• [EXERCISE OBJECTIVE]: Copy exactly, please, each line of the data below until the line that contains "orange line: (25, 25) -> (16, 19), moved" has been copied, beginning at the top.

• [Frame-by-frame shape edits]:

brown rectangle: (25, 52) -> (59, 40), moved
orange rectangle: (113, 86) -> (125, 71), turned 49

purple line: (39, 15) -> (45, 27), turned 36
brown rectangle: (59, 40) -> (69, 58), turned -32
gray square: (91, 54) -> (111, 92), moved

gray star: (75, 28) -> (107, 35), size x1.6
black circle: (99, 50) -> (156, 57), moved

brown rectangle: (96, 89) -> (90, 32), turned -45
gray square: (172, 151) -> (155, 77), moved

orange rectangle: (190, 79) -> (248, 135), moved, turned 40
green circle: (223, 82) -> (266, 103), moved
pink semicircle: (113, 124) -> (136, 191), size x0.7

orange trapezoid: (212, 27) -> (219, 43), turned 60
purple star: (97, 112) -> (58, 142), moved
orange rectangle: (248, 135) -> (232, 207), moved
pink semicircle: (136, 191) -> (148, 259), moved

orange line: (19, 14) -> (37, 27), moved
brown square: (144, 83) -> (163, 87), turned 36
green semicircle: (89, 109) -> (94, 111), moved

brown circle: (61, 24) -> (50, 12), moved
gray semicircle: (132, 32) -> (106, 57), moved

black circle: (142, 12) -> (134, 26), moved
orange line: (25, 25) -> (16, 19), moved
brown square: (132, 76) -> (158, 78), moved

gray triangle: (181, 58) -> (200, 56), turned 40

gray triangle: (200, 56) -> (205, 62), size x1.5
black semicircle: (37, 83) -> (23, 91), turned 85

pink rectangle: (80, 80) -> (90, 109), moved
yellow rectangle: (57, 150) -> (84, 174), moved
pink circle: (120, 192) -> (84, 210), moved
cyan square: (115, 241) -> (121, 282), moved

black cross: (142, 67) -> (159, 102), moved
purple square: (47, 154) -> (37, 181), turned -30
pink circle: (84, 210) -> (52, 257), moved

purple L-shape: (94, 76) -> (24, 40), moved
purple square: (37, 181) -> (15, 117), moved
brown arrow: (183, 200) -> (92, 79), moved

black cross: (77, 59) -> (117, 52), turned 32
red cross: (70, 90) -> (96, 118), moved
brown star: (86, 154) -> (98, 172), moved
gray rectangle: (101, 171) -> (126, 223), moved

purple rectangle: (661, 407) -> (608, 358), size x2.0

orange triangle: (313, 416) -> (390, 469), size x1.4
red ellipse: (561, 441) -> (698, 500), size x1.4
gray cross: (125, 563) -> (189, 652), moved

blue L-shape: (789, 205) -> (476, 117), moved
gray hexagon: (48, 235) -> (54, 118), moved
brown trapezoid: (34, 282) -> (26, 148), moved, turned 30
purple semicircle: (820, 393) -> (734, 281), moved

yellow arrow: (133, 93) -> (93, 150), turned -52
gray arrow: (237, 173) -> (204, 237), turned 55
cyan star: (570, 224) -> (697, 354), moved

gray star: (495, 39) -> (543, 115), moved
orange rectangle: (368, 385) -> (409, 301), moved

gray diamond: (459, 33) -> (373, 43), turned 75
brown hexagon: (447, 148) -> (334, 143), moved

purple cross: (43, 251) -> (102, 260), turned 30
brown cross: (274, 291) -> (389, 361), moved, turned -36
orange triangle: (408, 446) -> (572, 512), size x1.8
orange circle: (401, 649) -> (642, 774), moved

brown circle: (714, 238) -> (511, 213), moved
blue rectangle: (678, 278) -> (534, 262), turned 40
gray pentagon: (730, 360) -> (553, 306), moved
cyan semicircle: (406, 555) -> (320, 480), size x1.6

• [WRITTEN SOLUTION]:
brown rectangle: (25, 52) -> (59, 40), moved
orange rectangle: (113, 86) -> (125, 71), turned 49

purple line: (39, 15) -> (45, 27), turned 36
brown rectangle: (59, 40) -> (69, 58), turned -32
gray square: (91, 54) -> (111, 92), moved

gray star: (75, 28) -> (107, 35), size x1.6
black circle: (99, 50) -> (156, 57), moved

brown rectangle: (96, 89) -> (90, 32), turned -45
gray square: (172, 151) -> (155, 77), moved

orange rectangle: (190, 79) -> (248, 135), moved, turned 40
green circle: (223, 82) -> (266, 103), moved
pink semicircle: (113, 124) -> (136, 191), size x0.7

orange trapezoid: (212, 27) -> (219, 43), turned 60
purple star: (97, 112) -> (58, 142), moved
orange rectangle: (248, 135) -> (232, 207), moved
pink semicircle: (136, 191) -> (148, 259), moved

orange line: (19, 14) -> (37, 27), moved
brown square: (144, 83) -> (163, 87), turned 36
green semicircle: (89, 109) -> (94, 111), moved

brown circle: (61, 24) -> (50, 12), moved
gray semicircle: (132, 32) -> (106, 57), moved

black circle: (142, 12) -> (134, 26), moved
orange line: (25, 25) -> (16, 19), moved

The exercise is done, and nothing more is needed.